Assignment:
In the listing below, find each line holding "AGND" and copy it.

+++++

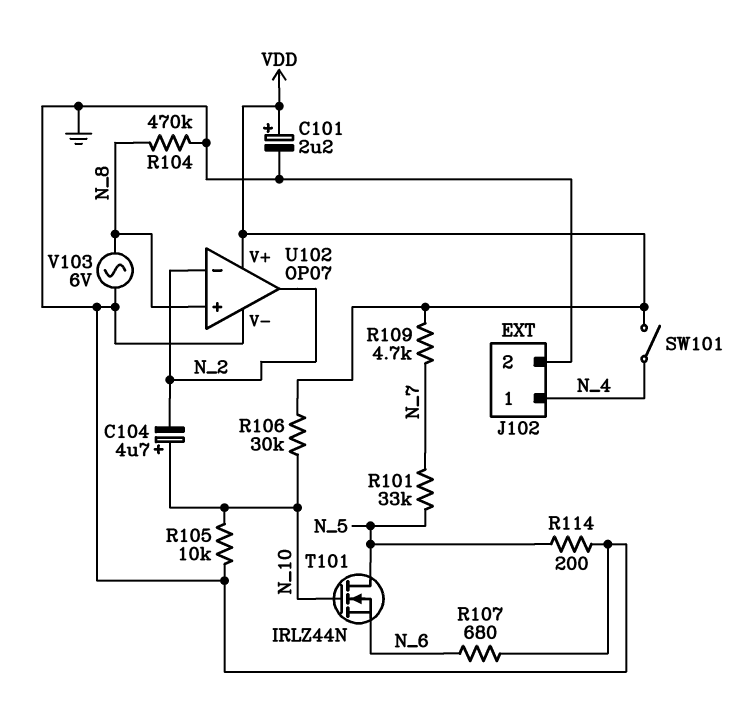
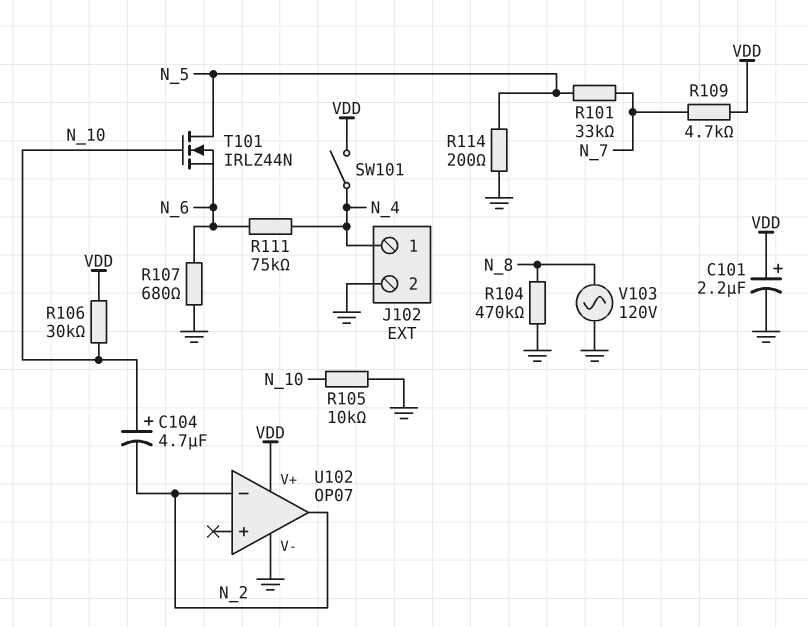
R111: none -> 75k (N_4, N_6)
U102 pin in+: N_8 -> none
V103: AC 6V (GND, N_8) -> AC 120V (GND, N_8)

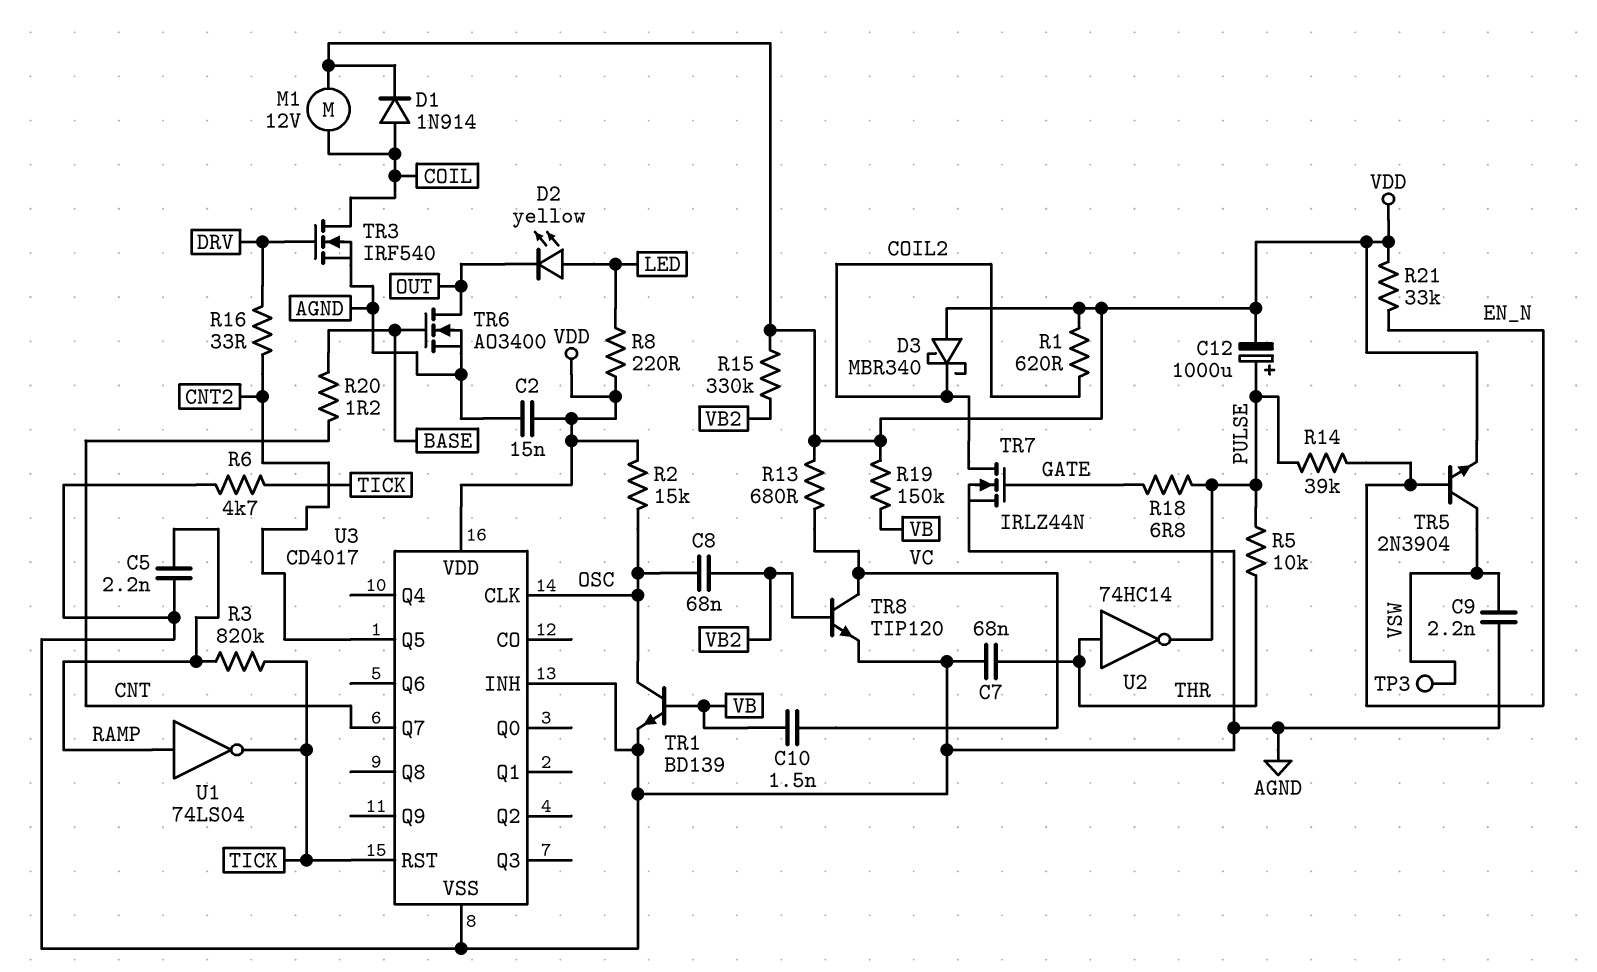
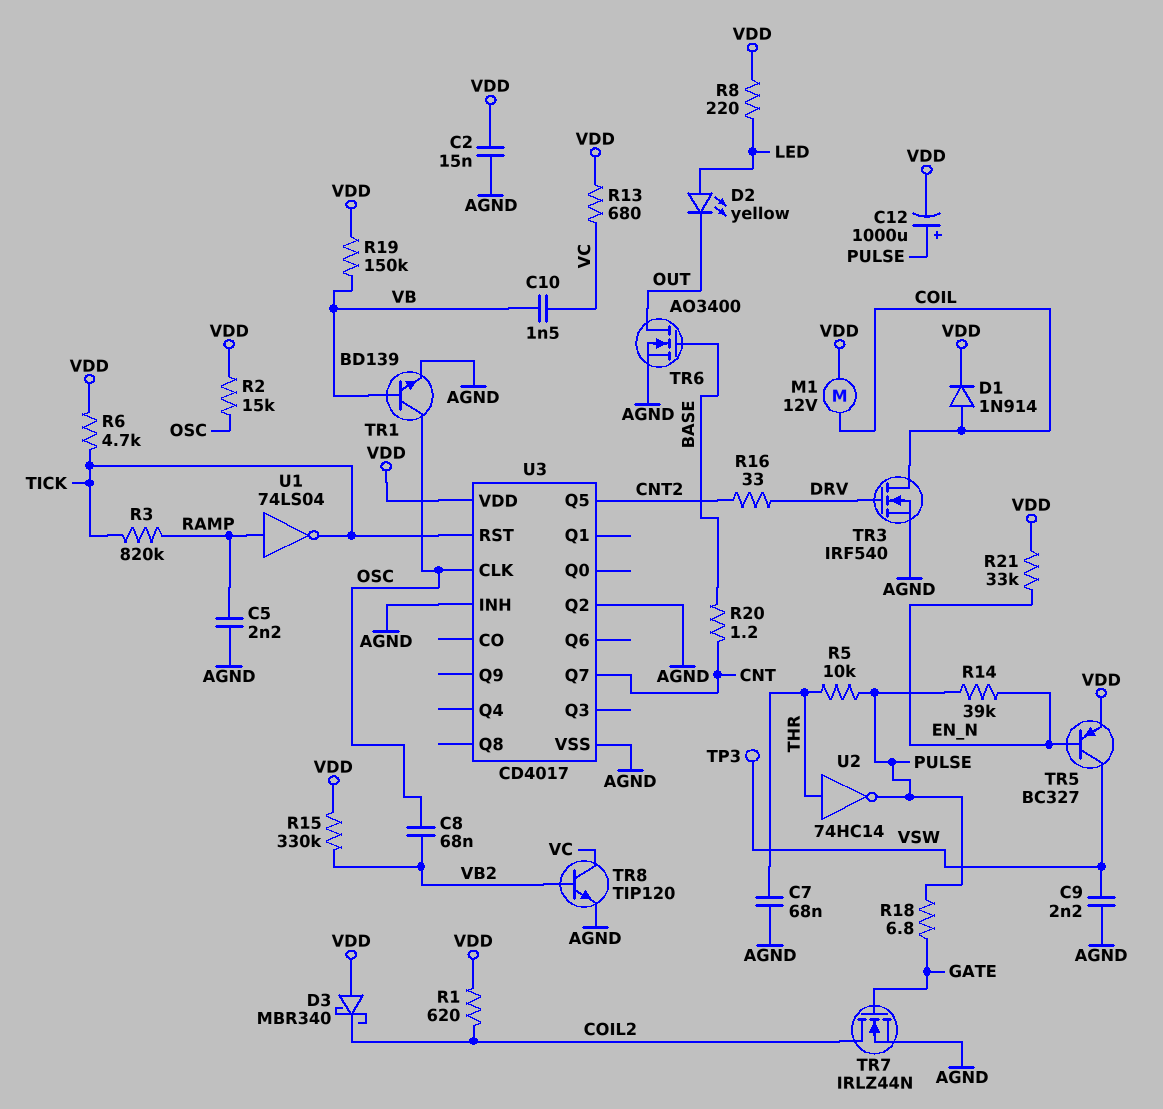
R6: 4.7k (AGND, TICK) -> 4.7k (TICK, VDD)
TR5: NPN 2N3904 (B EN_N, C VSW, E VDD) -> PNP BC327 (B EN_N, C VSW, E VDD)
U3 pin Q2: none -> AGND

+++++

Final answer:
R6: 4.7k (AGND, TICK) -> 4.7k (TICK, VDD)
U3 pin Q2: none -> AGND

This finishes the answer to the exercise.